**** Material for this exercise
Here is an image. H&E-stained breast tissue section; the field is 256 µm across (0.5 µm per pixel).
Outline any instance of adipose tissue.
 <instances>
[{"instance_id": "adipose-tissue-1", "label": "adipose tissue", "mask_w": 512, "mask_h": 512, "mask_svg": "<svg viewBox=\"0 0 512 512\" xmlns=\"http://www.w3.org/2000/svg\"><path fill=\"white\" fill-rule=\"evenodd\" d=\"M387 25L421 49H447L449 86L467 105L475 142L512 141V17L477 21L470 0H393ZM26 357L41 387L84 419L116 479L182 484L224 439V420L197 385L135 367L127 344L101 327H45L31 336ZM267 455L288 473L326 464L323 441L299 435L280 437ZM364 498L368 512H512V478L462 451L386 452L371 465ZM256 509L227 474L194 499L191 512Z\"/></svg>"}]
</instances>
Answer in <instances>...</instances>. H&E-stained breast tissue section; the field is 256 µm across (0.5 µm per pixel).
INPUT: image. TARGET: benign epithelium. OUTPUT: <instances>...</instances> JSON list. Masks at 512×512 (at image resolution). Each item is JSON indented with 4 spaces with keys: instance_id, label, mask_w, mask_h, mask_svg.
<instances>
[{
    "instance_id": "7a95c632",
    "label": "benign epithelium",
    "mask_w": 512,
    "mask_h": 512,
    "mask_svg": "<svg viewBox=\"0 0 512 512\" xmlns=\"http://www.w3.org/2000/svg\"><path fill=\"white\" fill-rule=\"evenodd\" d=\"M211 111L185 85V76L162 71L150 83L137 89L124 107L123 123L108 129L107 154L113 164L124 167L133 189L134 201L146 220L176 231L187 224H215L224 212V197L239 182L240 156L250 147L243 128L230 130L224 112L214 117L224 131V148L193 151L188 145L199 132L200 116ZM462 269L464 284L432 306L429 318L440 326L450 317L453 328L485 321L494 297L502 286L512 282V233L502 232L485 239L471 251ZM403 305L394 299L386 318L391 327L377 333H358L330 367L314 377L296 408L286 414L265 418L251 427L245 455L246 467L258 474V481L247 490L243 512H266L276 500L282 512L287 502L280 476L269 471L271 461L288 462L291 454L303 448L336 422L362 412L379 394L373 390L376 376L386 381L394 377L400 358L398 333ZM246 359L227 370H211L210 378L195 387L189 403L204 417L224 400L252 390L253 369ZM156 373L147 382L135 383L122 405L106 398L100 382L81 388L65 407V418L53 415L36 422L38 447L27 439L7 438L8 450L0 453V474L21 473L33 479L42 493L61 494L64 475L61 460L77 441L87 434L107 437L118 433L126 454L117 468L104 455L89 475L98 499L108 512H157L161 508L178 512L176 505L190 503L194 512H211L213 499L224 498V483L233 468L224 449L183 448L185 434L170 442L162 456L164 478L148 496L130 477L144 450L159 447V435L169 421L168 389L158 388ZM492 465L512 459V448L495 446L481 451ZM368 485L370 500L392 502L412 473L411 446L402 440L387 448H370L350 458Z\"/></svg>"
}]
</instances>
********
Exercise goal - Transcribe all lines as written.

Problem solution -
Here is an image. H&E-stained breast tissue section; the field is 256 µm across (0.5 µm per pixel).
Outline any instance of adipose tissue.
 <instances>
[{"instance_id": "adipose-tissue-1", "label": "adipose tissue", "mask_w": 512, "mask_h": 512, "mask_svg": "<svg viewBox=\"0 0 512 512\" xmlns=\"http://www.w3.org/2000/svg\"><path fill=\"white\" fill-rule=\"evenodd\" d=\"M387 25L421 49H447L449 86L467 105L475 142L512 141V17L477 21L470 0H393ZM26 357L41 387L84 419L116 479L182 484L224 439V420L197 385L135 367L127 344L101 327H45L31 336ZM267 455L288 473L326 464L323 441L299 435L280 437ZM364 498L368 512H512V478L462 451L386 452L371 465ZM256 509L227 474L194 499L191 512Z\"/></svg>"}]
</instances>
Answer in <instances>...</instances>. H&E-stained breast tissue section; the field is 256 µm across (0.5 µm per pixel).
INPUT: image. TARGET: benign epithelium. OUTPUT: <instances>...</instances> JSON list. Masks at 512×512 (at image resolution). Each item is JSON indented with 4 spaces with keys: instance_id, label, mask_w, mask_h, mask_svg.
<instances>
[{
    "instance_id": "7a95c632",
    "label": "benign epithelium",
    "mask_w": 512,
    "mask_h": 512,
    "mask_svg": "<svg viewBox=\"0 0 512 512\" xmlns=\"http://www.w3.org/2000/svg\"><path fill=\"white\" fill-rule=\"evenodd\" d=\"M211 111L185 85V76L162 71L150 83L137 89L124 107L123 123L108 129L107 154L113 164L124 167L133 189L134 201L146 220L176 231L187 224H215L224 212V197L239 182L240 156L250 147L243 128L230 130L224 112L214 117L224 131V148L193 151L188 145L199 132L200 116ZM462 269L464 284L432 306L429 318L440 326L450 317L453 328L485 321L494 297L502 286L512 282V233L502 232L485 239L471 251ZM403 305L394 299L386 318L391 327L377 333H358L330 367L314 377L296 408L286 414L265 418L251 427L245 455L246 467L258 474V481L247 490L243 512H266L276 500L282 512L287 502L280 476L269 471L271 461L288 462L291 454L303 448L336 422L362 412L379 394L373 390L376 376L386 381L394 377L400 358L398 333ZM246 359L227 370H211L210 378L195 387L189 403L204 417L224 400L252 390L253 369ZM156 373L147 382L135 383L122 405L106 398L100 382L81 388L65 407V418L53 415L36 422L38 447L27 439L7 438L8 450L0 453V474L21 473L33 479L42 493L61 494L64 475L61 460L77 441L87 434L107 437L118 433L126 454L117 468L104 455L89 475L98 499L108 512H157L161 508L178 512L176 505L190 503L194 512H211L213 499L224 498V483L233 468L224 449L183 448L185 434L170 442L162 456L164 478L148 496L130 477L144 450L159 447V435L169 421L168 389L158 388ZM492 465L512 459V448L495 446L481 451ZM368 485L370 500L392 502L412 473L411 446L402 440L387 448H370L350 458Z\"/></svg>"
}]
</instances>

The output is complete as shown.